| Records for this task |
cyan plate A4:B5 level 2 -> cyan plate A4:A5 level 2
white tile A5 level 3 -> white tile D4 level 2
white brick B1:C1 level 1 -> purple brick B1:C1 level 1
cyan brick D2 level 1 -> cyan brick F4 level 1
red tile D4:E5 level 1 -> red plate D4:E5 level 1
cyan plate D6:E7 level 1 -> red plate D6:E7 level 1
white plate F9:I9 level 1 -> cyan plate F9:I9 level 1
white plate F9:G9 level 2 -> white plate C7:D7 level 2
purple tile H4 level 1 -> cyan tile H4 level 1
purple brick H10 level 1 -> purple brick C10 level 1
...
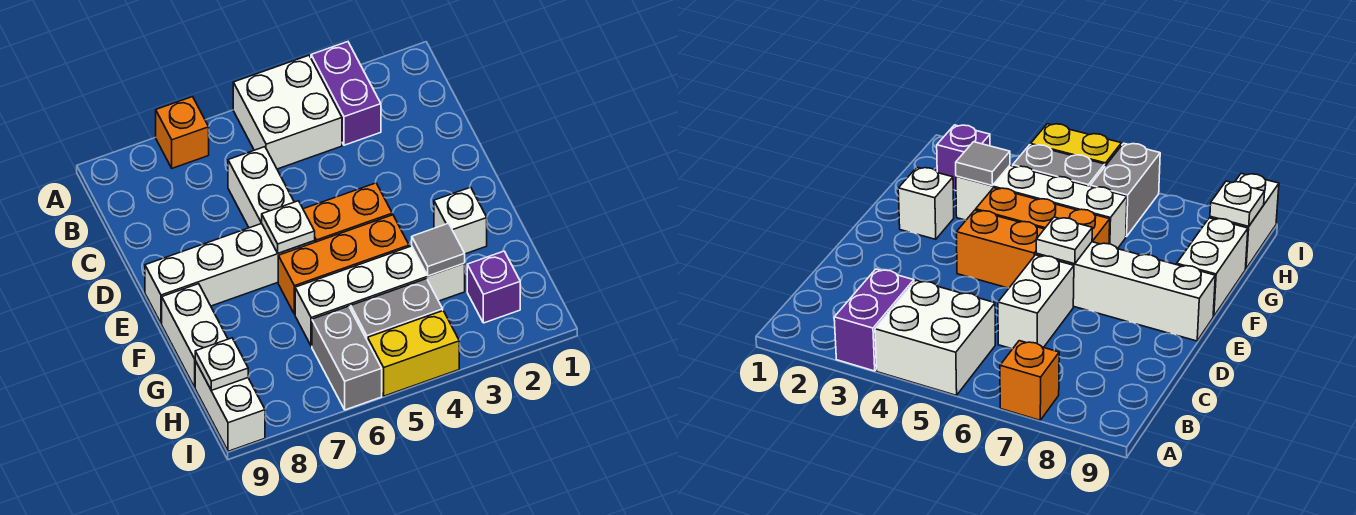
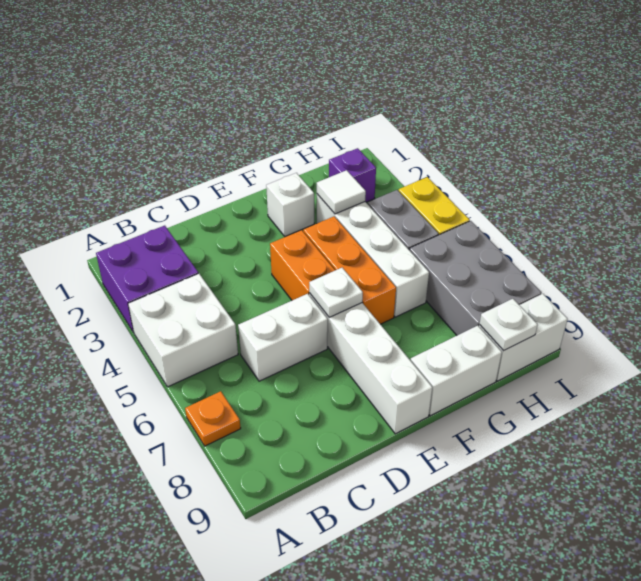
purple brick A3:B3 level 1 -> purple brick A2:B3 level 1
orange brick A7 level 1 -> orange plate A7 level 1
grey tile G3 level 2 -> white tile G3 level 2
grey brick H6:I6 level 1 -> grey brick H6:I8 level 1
...
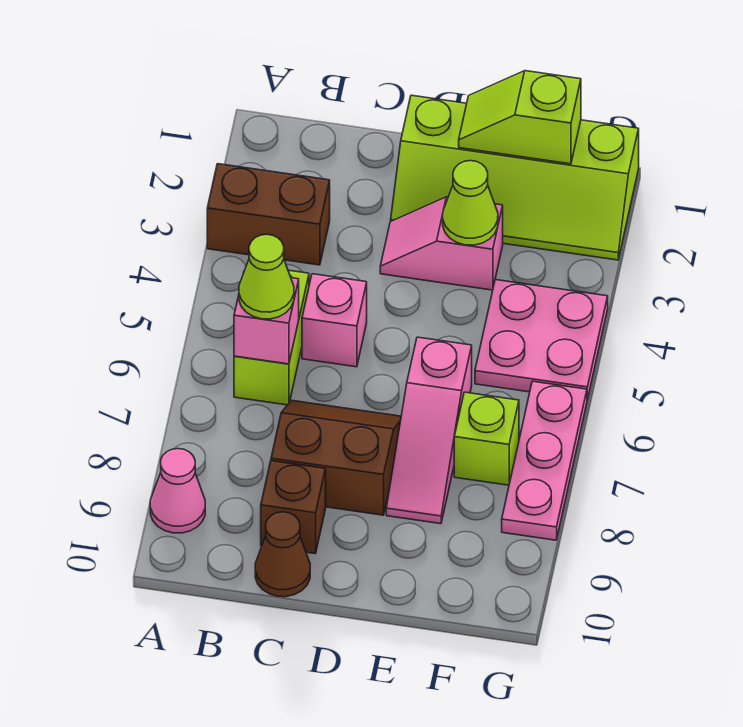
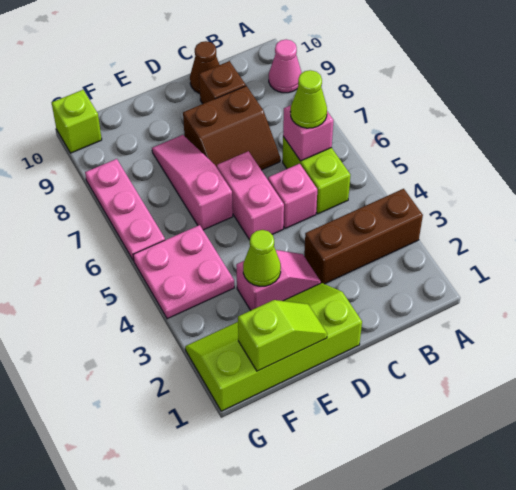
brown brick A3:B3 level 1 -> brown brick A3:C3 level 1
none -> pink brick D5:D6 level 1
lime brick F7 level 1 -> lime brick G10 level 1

| Aim of the exercise |
Please write out, exactly as they appear above, only the lines in the stretch from the line with "white brick B1:C1" through the line with "purple brick H10".

| Task solution |
white brick B1:C1 level 1 -> purple brick B1:C1 level 1
cyan brick D2 level 1 -> cyan brick F4 level 1
red tile D4:E5 level 1 -> red plate D4:E5 level 1
cyan plate D6:E7 level 1 -> red plate D6:E7 level 1
white plate F9:I9 level 1 -> cyan plate F9:I9 level 1
white plate F9:G9 level 2 -> white plate C7:D7 level 2
purple tile H4 level 1 -> cyan tile H4 level 1
purple brick H10 level 1 -> purple brick C10 level 1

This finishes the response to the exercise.